# Problem description
Copy everything from the line containing "Locate an element on the screen. This" down to the end of the items below, and leave out the pictures.

START Data excerpts

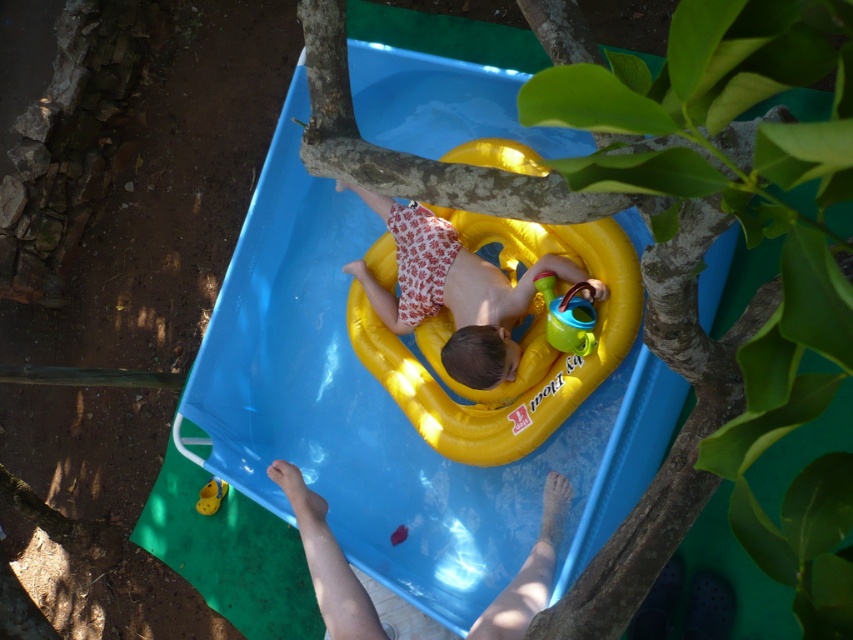
Question: Can you confirm if blue plastic slide at center is bigger than yellow rubber ring at center?

Choices:
 (A) yes
 (B) no

Answer: (A)

Question: Is blue plastic slide at center wider than yellow rubber ring at center?

Choices:
 (A) no
 (B) yes

Answer: (B)

Question: Can you confirm if blue plastic slide at center is thinner than yellow rubber ring at center?

Choices:
 (A) no
 (B) yes

Answer: (A)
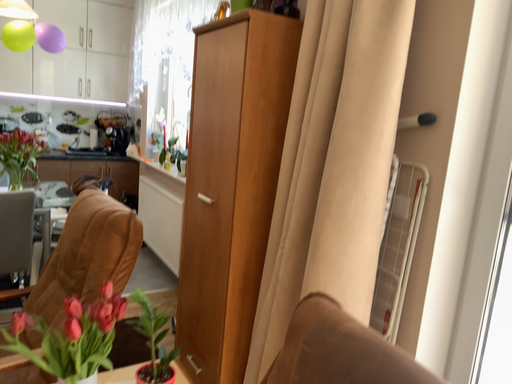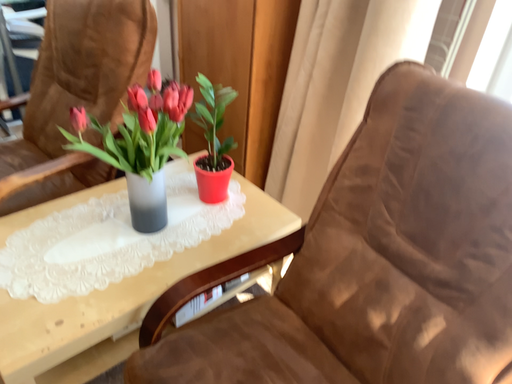
Question: How did the camera likely rotate when shooting the video?

Choices:
 (A) rotated upward
 (B) rotated downward

Answer: (B)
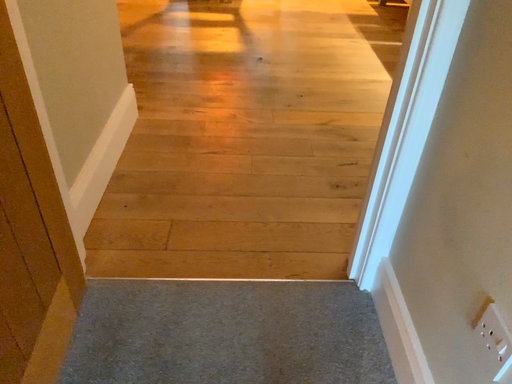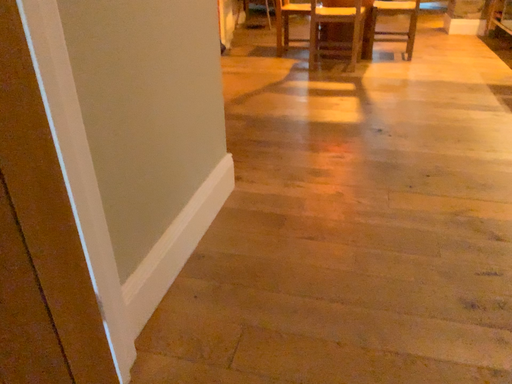
Question: Which way did the camera rotate in the video?

Choices:
 (A) rotated upward
 (B) rotated downward

Answer: (A)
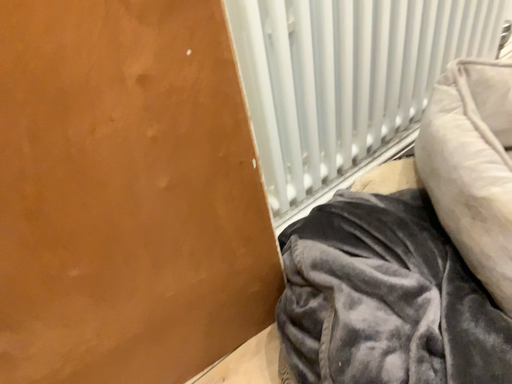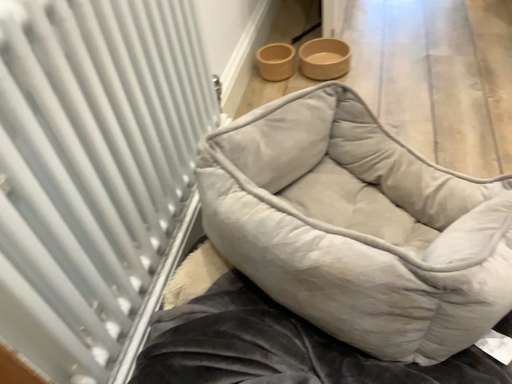
Question: How did the camera likely rotate when shooting the video?

Choices:
 (A) rotated downward
 (B) rotated upward

Answer: (B)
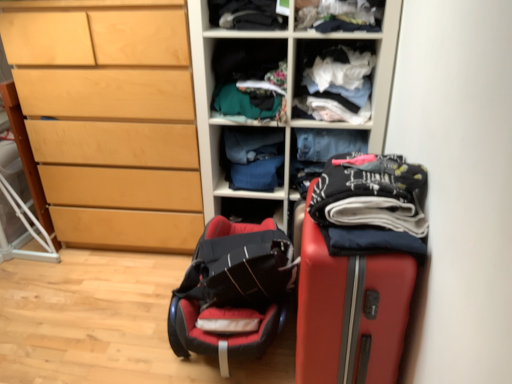
Where is `blank space to the left of soft leather suitcase at lower left`? blank space to the left of soft leather suitcase at lower left is located at coordinates (108, 314).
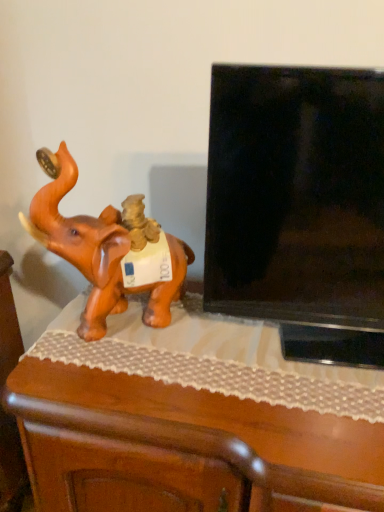
Question: Is orange matte elephant at left facing towards black glossy tv at right?

Choices:
 (A) yes
 (B) no

Answer: (B)

Question: Is orange matte elephant at left turned away from black glossy tv at right?

Choices:
 (A) yes
 (B) no

Answer: (B)

Question: Is the surface of orange matte elephant at left in direct contact with black glossy tv at right?

Choices:
 (A) yes
 (B) no

Answer: (B)

Question: Can you confirm if orange matte elephant at left is positioned to the right of black glossy tv at right?

Choices:
 (A) no
 (B) yes

Answer: (A)

Question: Is the depth of orange matte elephant at left greater than that of black glossy tv at right?

Choices:
 (A) no
 (B) yes

Answer: (B)

Question: Would you say black glossy tv at right is inside or outside wooden table at left?

Choices:
 (A) inside
 (B) outside

Answer: (B)

Question: Is point (329, 339) closer or farther from the camera than point (175, 436)?

Choices:
 (A) farther
 (B) closer

Answer: (A)

Question: From a real-world perspective, is black glossy tv at right positioned above or below wooden table at left?

Choices:
 (A) below
 (B) above

Answer: (B)

Question: From the image's perspective, is black glossy tv at right located above or below wooden table at left?

Choices:
 (A) below
 (B) above

Answer: (B)

Question: In terms of width, does orange matte elephant at left look wider or thinner when compared to wooden table at left?

Choices:
 (A) wide
 (B) thin

Answer: (B)

Question: From the image's perspective, relative to wooden table at left, is orange matte elephant at left above or below?

Choices:
 (A) above
 (B) below

Answer: (A)

Question: Is point (49, 236) positioned closer to the camera than point (205, 402)?

Choices:
 (A) closer
 (B) farther

Answer: (B)

Question: Based on their sizes in the image, would you say orange matte elephant at left is bigger or smaller than wooden table at left?

Choices:
 (A) small
 (B) big

Answer: (A)

Question: Relative to orange matte elephant at left, is black glossy tv at right in front or behind?

Choices:
 (A) front
 (B) behind

Answer: (A)

Question: Is black glossy tv at right to the left or to the right of orange matte elephant at left in the image?

Choices:
 (A) left
 (B) right

Answer: (B)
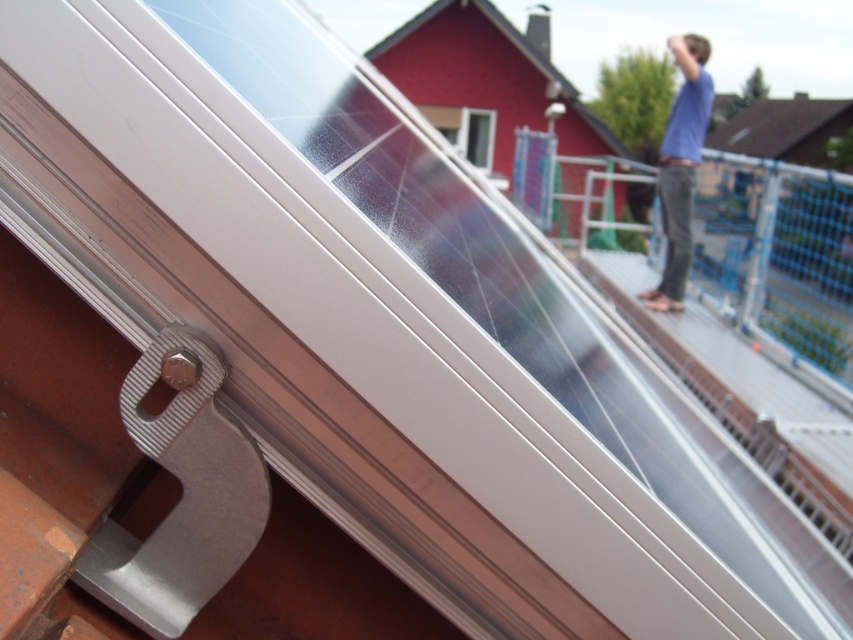
You are a window cleaner standing on a rooftop and see the blue cotton shirt at upper right. The safety regulations require that you must stay at least 5 meters away from any bystanders. Are you compliant with the safety regulations?

The blue cotton shirt at upper right is 4.70 meters away, which is less than the required 5 meters. Therefore, you are not compliant with the safety regulations.

In the scene shown: You are a delivery drone that needs to fly between the blue cotton shirt at upper right and the transparent glass window at upper center. Which object do you need to fly over to avoid collision?

The blue cotton shirt at upper right is taller than the transparent glass window at upper center, so the drone should fly over the blue cotton shirt at upper right to avoid collision.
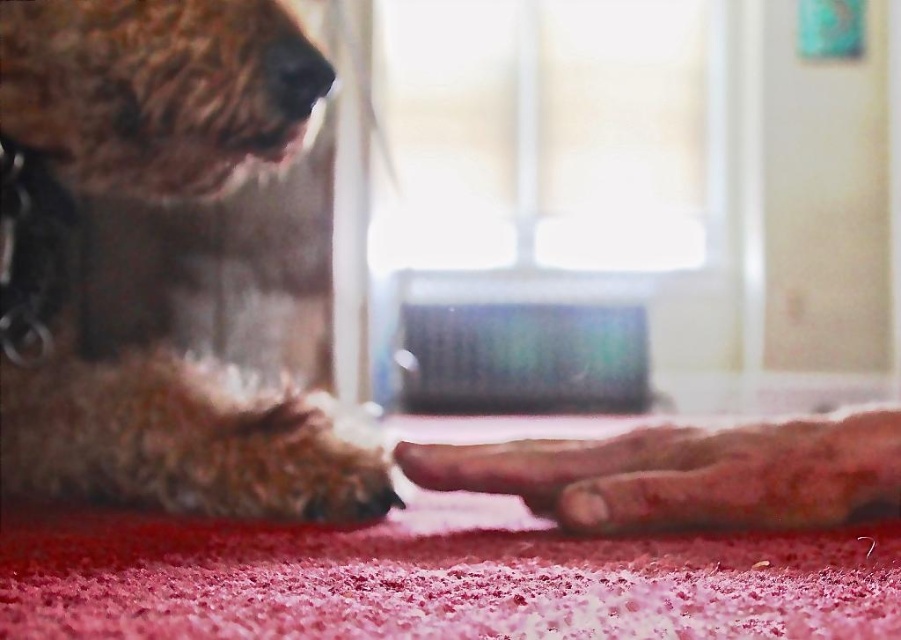
Question: Can you confirm if fuzzy brown dog at left is positioned above fuzzy fur paw at lower center?

Choices:
 (A) yes
 (B) no

Answer: (A)

Question: Does fuzzy brown dog at left have a larger size compared to fuzzy fur paw at lower center?

Choices:
 (A) no
 (B) yes

Answer: (B)

Question: Which of the following is the closest to the observer?

Choices:
 (A) fuzzy fur paw at lower center
 (B) fuzzy brown dog at left

Answer: (A)

Question: Is fuzzy brown dog at left smaller than fuzzy fur paw at lower center?

Choices:
 (A) yes
 (B) no

Answer: (B)

Question: Which object appears closest to the camera in this image?

Choices:
 (A) fuzzy brown dog at left
 (B) fuzzy fur paw at lower center

Answer: (B)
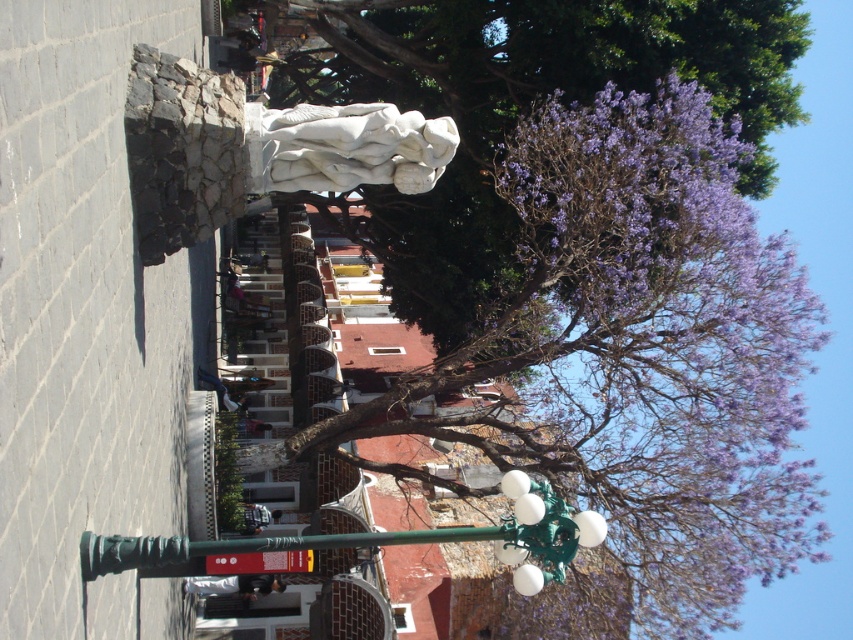
Question: Can you confirm if purple leafy tree at upper center is positioned to the right of green painted metal streetlight at lower center?

Choices:
 (A) no
 (B) yes

Answer: (B)

Question: Among these objects, which one is farthest from the camera?

Choices:
 (A) purple leafy tree at upper center
 (B) white marble statue at center
 (C) green painted metal streetlight at lower center

Answer: (A)

Question: Considering the real-world distances, which object is closest to the green painted metal streetlight at lower center?

Choices:
 (A) white marble statue at center
 (B) purple leafy tree at upper center

Answer: (A)

Question: Is purple leafy tree at upper center bigger than green painted metal streetlight at lower center?

Choices:
 (A) yes
 (B) no

Answer: (A)

Question: Which of the following is the farthest from the observer?

Choices:
 (A) (212, 540)
 (B) (325, 108)

Answer: (A)

Question: Where is purple leafy tree at upper center located in relation to white marble statue at center in the image?

Choices:
 (A) below
 (B) above

Answer: (B)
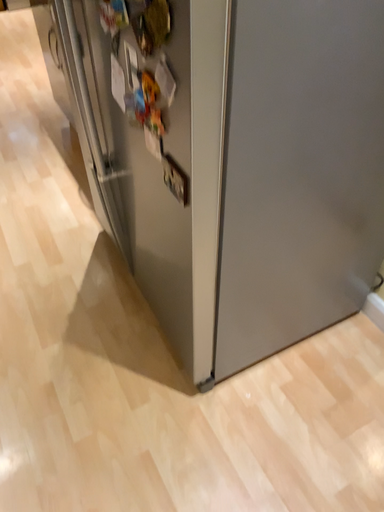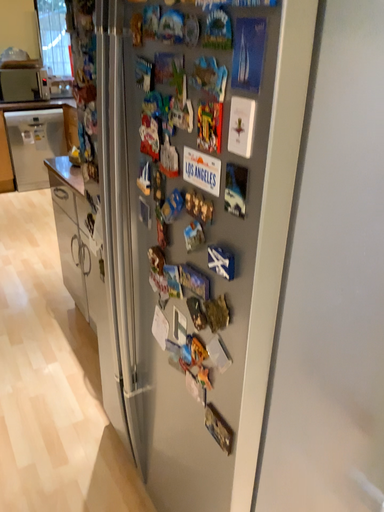
Question: Which way did the camera rotate in the video?

Choices:
 (A) rotated downward
 (B) rotated upward

Answer: (B)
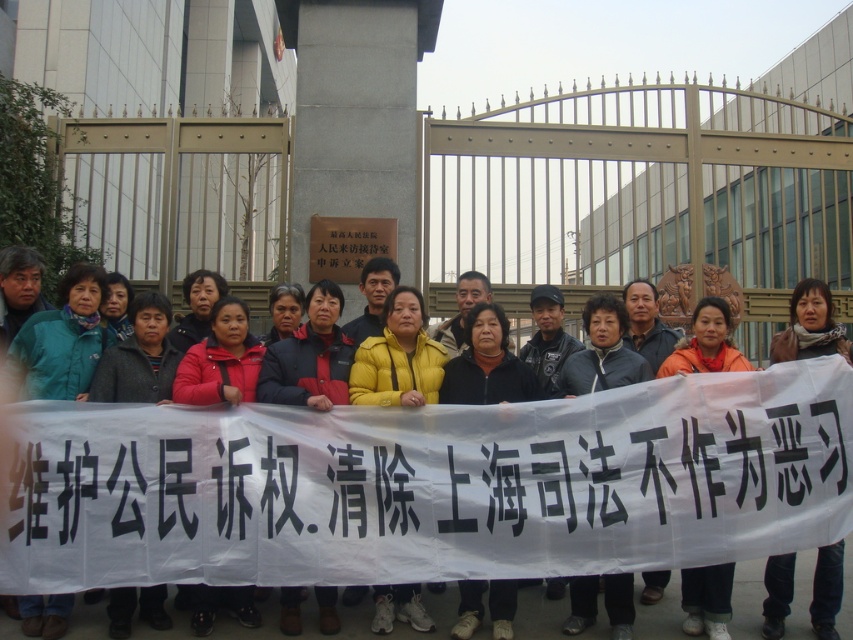
From the picture: You are a photographer trying to capture a clear photo of the yellow fabric jacket at center and the black paper banner at center. Based on their sizes, which object should you focus on first to ensure it appears larger in your photo?

The black paper banner at center is taller than the yellow fabric jacket at center, so focusing on the black paper banner at center first will ensure it appears larger in the photo.

You are a photographer standing at the camera position. You want to take a closeup photo of the yellow fabric jacket at center. The camera has a maximum zoom range of 10 meters. Can you capture the jacket in focus without moving the camera or the jacket?

The yellow fabric jacket at center is 8.45 meters away from the camera. Since the camera can zoom up to 10 meters, it is within range. Therefore, you can capture the jacket in focus without moving either.

You are a photographer standing at the back of the group. You want to take a photo of the yellow fabric jacket at center. Where should you aim your camera to capture the jacket in the frame?

You should aim your camera at the point with coordinates 0.759 on the horizontal axis and 0.505 on the vertical axis to capture the yellow fabric jacket at center.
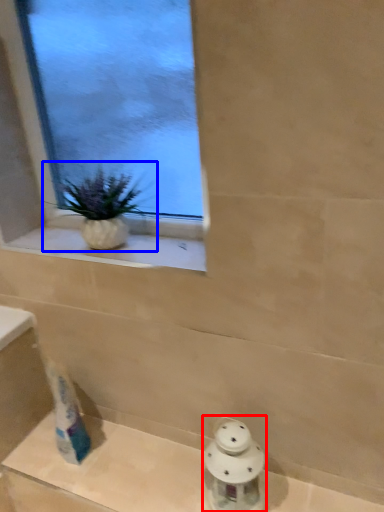
Question: Which of the following is the farthest to the observer, porcelain (highlighted by a red box) or houseplant (highlighted by a blue box)?

Choices:
 (A) porcelain
 (B) houseplant

Answer: (B)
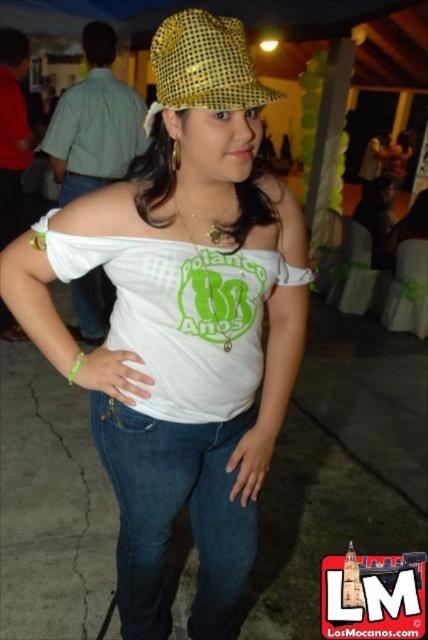
Between white matte t-shirt at center and gold sequined baseball hat at upper center, which one is positioned lower?

white matte t-shirt at center is below.

Who is shorter, white matte t-shirt at center or gold sequined baseball hat at upper center?

With less height is gold sequined baseball hat at upper center.

Between point (273, 275) and point (178, 67), which one is positioned in front?

Positioned in front is point (178, 67).

I want to click on white matte t-shirt at center, so click(181, 314).

Which is behind, point (168, 28) or point (219, 84)?

Point (168, 28)

Does matte gold hat at upper center appear on the left side of gold sequined baseball hat at upper center?

Indeed, matte gold hat at upper center is positioned on the left side of gold sequined baseball hat at upper center.

This screenshot has width=428, height=640. Describe the element at coordinates (181, 323) in the screenshot. I see `matte gold hat at upper center` at that location.

The image size is (428, 640). What are the coordinates of `matte gold hat at upper center` in the screenshot? It's located at (181, 323).

From the picture: Which is more to the left, matte gold hat at upper center or denim at left?

Positioned to the left is matte gold hat at upper center.

Does matte gold hat at upper center appear on the left side of denim at left?

Correct, you'll find matte gold hat at upper center to the left of denim at left.

Locate an element on the screen. The image size is (428, 640). matte gold hat at upper center is located at coordinates (181, 323).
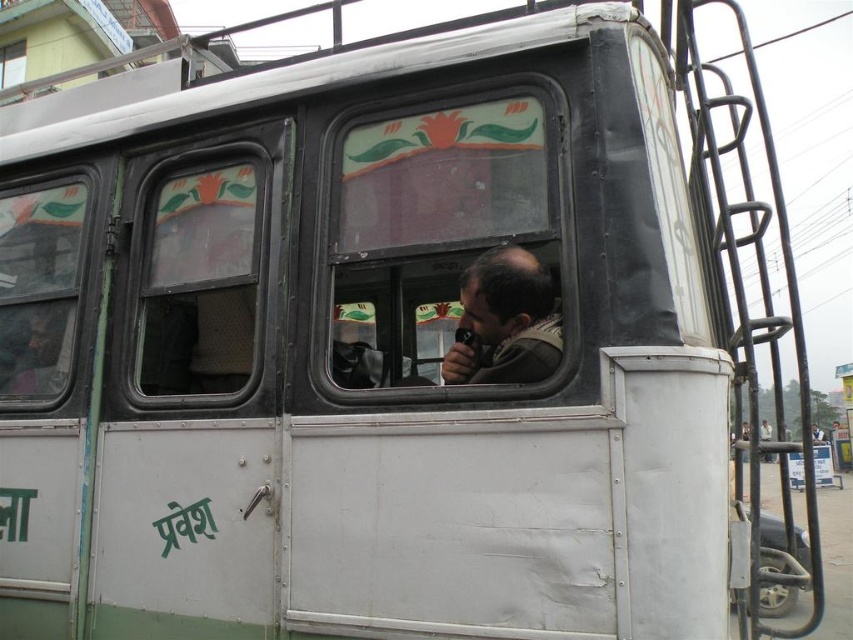
Does clear glass window at center left have a lesser height compared to dark brown leather jacket at center?

Incorrect, clear glass window at center left's height does not fall short of dark brown leather jacket at center's.

Who is lower down, clear glass window at center left or dark brown leather jacket at center?

dark brown leather jacket at center is lower down.

Identify the location of clear glass window at center left. This screenshot has width=853, height=640. (201, 278).

Identify the location of clear glass window at center left. The width and height of the screenshot is (853, 640). (201, 278).

Looking at this image, can you confirm if transparent glass window at center is positioned above dark brown leather jacket at center?

Indeed, transparent glass window at center is positioned over dark brown leather jacket at center.

Does point (547, 246) come closer to viewer compared to point (445, 376)?

Yes, point (547, 246) is in front of point (445, 376).

Between point (558, 124) and point (467, 348), which one is positioned behind?

Positioned behind is point (467, 348).

The height and width of the screenshot is (640, 853). I want to click on transparent glass window at center, so click(x=433, y=221).

Is point (230, 168) farther from viewer compared to point (59, 376)?

No.

Does clear glass window at center left appear under clear glass window at left?

Yes, clear glass window at center left is below clear glass window at left.

Describe the element at coordinates (201, 278) in the screenshot. This screenshot has width=853, height=640. I see `clear glass window at center left` at that location.

Locate an element on the screen. This screenshot has height=640, width=853. clear glass window at center left is located at coordinates (201, 278).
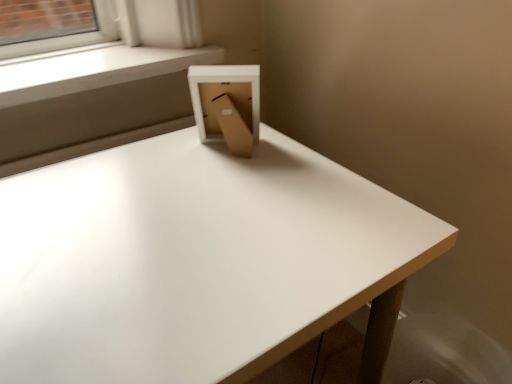
Find the location of a particular element. free space in front of cardboard box at center is located at coordinates (225, 195).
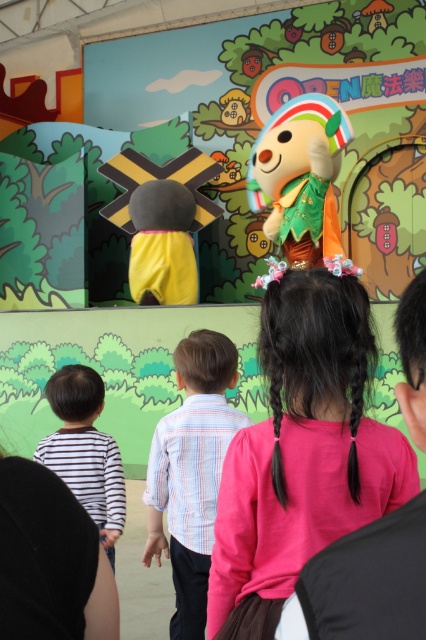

END Data excerpts

# Result for this exercise
Locate an element on the screen. This screenshot has height=640, width=853. clear glass window at center left is located at coordinates (201, 278).
Find the location of a particular element. free space in front of cardboard box at center is located at coordinates (225, 195).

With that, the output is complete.